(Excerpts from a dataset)
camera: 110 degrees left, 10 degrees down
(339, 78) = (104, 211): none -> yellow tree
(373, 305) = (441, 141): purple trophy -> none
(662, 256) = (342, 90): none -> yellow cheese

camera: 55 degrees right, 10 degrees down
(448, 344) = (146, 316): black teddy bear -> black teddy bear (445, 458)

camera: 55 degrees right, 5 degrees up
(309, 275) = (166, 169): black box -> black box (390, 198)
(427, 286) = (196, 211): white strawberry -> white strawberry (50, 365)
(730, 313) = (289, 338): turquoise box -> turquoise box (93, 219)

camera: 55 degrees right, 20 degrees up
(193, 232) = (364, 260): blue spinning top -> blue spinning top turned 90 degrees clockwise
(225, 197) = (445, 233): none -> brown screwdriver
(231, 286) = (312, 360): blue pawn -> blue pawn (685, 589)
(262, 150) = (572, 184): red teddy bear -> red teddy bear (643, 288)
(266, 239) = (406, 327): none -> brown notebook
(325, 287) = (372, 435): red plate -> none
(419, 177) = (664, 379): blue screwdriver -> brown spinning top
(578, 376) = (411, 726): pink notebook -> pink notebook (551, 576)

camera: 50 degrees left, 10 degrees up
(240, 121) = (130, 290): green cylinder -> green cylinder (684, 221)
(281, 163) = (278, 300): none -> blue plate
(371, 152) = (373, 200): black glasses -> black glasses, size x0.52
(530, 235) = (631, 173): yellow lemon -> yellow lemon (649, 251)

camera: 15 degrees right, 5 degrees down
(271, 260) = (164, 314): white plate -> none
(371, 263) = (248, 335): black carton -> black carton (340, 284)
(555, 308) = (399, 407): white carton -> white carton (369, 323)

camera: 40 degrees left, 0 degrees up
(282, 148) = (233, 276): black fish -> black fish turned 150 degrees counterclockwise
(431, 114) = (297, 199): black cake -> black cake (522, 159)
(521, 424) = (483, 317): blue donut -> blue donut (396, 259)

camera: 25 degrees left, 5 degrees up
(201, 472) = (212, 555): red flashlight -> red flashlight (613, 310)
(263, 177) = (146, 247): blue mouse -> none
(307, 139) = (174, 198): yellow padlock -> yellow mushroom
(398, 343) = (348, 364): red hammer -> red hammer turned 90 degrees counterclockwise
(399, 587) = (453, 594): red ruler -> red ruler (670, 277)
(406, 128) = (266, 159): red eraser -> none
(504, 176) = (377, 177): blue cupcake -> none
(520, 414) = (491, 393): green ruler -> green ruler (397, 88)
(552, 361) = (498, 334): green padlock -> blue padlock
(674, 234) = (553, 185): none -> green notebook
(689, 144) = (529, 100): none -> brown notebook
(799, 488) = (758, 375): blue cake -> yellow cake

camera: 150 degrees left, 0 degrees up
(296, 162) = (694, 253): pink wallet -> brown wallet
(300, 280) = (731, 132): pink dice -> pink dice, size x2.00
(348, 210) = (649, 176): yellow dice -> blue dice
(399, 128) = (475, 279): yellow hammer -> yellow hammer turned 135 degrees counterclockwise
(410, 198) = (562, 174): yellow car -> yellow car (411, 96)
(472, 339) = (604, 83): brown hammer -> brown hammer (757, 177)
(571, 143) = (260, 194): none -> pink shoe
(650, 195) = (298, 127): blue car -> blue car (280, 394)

## Aim of the exercise
Write all the data out again, exactly.

## Solution
camera: 110 degrees left, 10 degrees down
(339, 78) = (104, 211): none -> yellow tree
(373, 305) = (441, 141): purple trophy -> none
(662, 256) = (342, 90): none -> yellow cheese

camera: 55 degrees right, 10 degrees down
(448, 344) = (146, 316): black teddy bear -> black teddy bear (445, 458)

camera: 55 degrees right, 5 degrees up
(309, 275) = (166, 169): black box -> black box (390, 198)
(427, 286) = (196, 211): white strawberry -> white strawberry (50, 365)
(730, 313) = (289, 338): turquoise box -> turquoise box (93, 219)

camera: 55 degrees right, 20 degrees up
(193, 232) = (364, 260): blue spinning top -> blue spinning top turned 90 degrees clockwise
(225, 197) = (445, 233): none -> brown screwdriver
(231, 286) = (312, 360): blue pawn -> blue pawn (685, 589)
(262, 150) = (572, 184): red teddy bear -> red teddy bear (643, 288)
(266, 239) = (406, 327): none -> brown notebook
(325, 287) = (372, 435): red plate -> none
(419, 177) = (664, 379): blue screwdriver -> brown spinning top
(578, 376) = (411, 726): pink notebook -> pink notebook (551, 576)

camera: 50 degrees left, 10 degrees up
(240, 121) = (130, 290): green cylinder -> green cylinder (684, 221)
(281, 163) = (278, 300): none -> blue plate
(371, 152) = (373, 200): black glasses -> black glasses, size x0.52
(530, 235) = (631, 173): yellow lemon -> yellow lemon (649, 251)

camera: 15 degrees right, 5 degrees down
(271, 260) = (164, 314): white plate -> none
(371, 263) = (248, 335): black carton -> black carton (340, 284)
(555, 308) = (399, 407): white carton -> white carton (369, 323)

camera: 40 degrees left, 0 degrees up
(282, 148) = (233, 276): black fish -> black fish turned 150 degrees counterclockwise
(431, 114) = (297, 199): black cake -> black cake (522, 159)
(521, 424) = (483, 317): blue donut -> blue donut (396, 259)

camera: 25 degrees left, 5 degrees up
(201, 472) = (212, 555): red flashlight -> red flashlight (613, 310)
(263, 177) = (146, 247): blue mouse -> none
(307, 139) = (174, 198): yellow padlock -> yellow mushroom
(398, 343) = (348, 364): red hammer -> red hammer turned 90 degrees counterclockwise
(399, 587) = (453, 594): red ruler -> red ruler (670, 277)
(406, 128) = (266, 159): red eraser -> none
(504, 176) = (377, 177): blue cupcake -> none
(520, 414) = (491, 393): green ruler -> green ruler (397, 88)
(552, 361) = (498, 334): green padlock -> blue padlock
(674, 234) = (553, 185): none -> green notebook
(689, 144) = (529, 100): none -> brown notebook
(799, 488) = (758, 375): blue cake -> yellow cake

camera: 150 degrees left, 0 degrees up
(296, 162) = (694, 253): pink wallet -> brown wallet
(300, 280) = (731, 132): pink dice -> pink dice, size x2.00
(348, 210) = (649, 176): yellow dice -> blue dice
(399, 128) = (475, 279): yellow hammer -> yellow hammer turned 135 degrees counterclockwise
(410, 198) = (562, 174): yellow car -> yellow car (411, 96)
(472, 339) = (604, 83): brown hammer -> brown hammer (757, 177)
(571, 143) = (260, 194): none -> pink shoe
(650, 195) = (298, 127): blue car -> blue car (280, 394)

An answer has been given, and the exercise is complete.